» Action item
Only a number is expected: how many lines in the data below contain the word "yellow".

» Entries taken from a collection
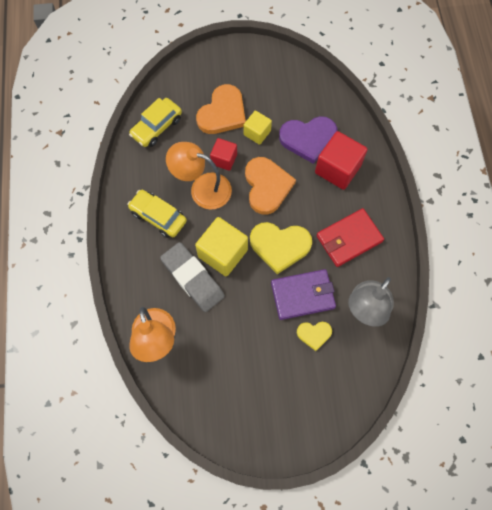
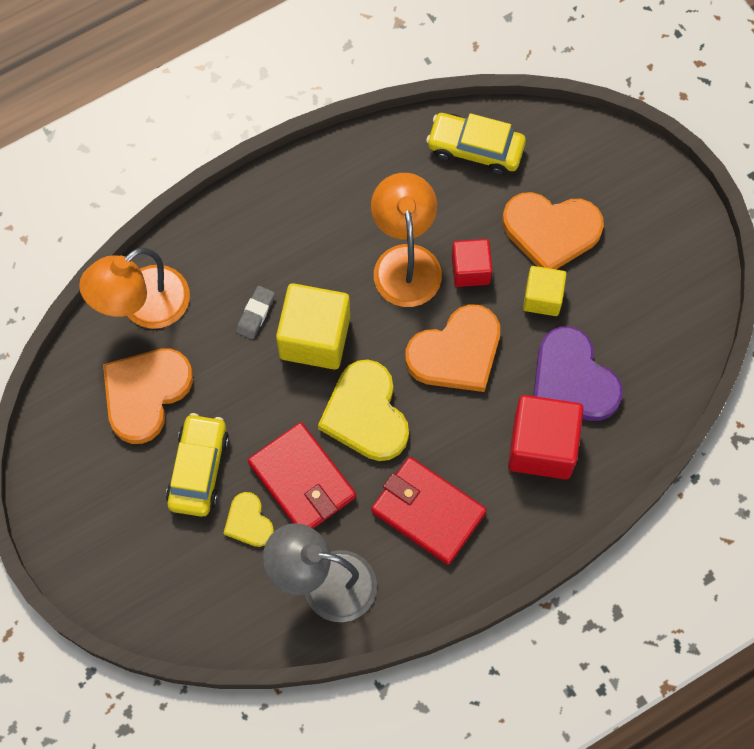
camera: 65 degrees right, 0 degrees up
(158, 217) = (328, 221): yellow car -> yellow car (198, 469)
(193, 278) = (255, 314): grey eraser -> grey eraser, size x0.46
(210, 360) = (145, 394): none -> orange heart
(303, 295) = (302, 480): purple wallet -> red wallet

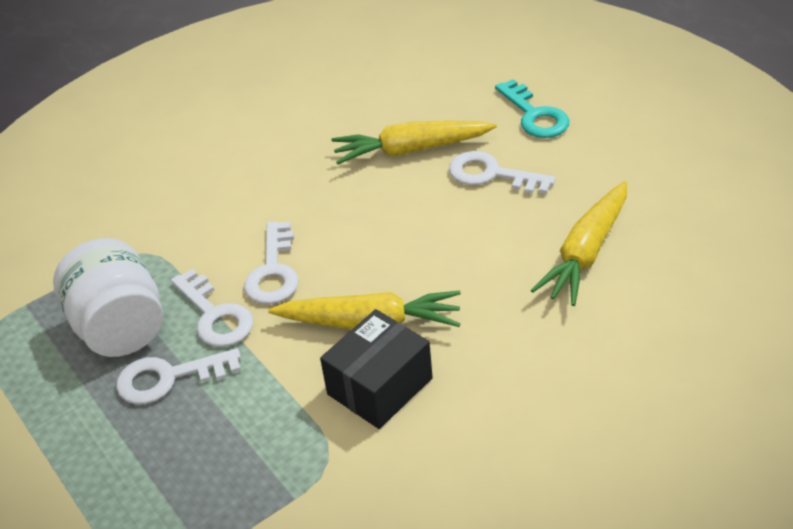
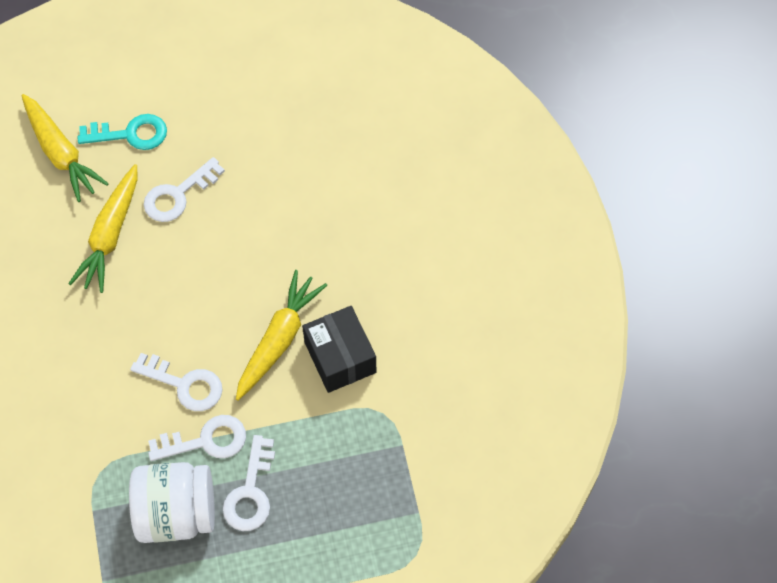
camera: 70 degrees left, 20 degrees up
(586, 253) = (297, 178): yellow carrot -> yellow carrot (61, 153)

» Result of this exercise
2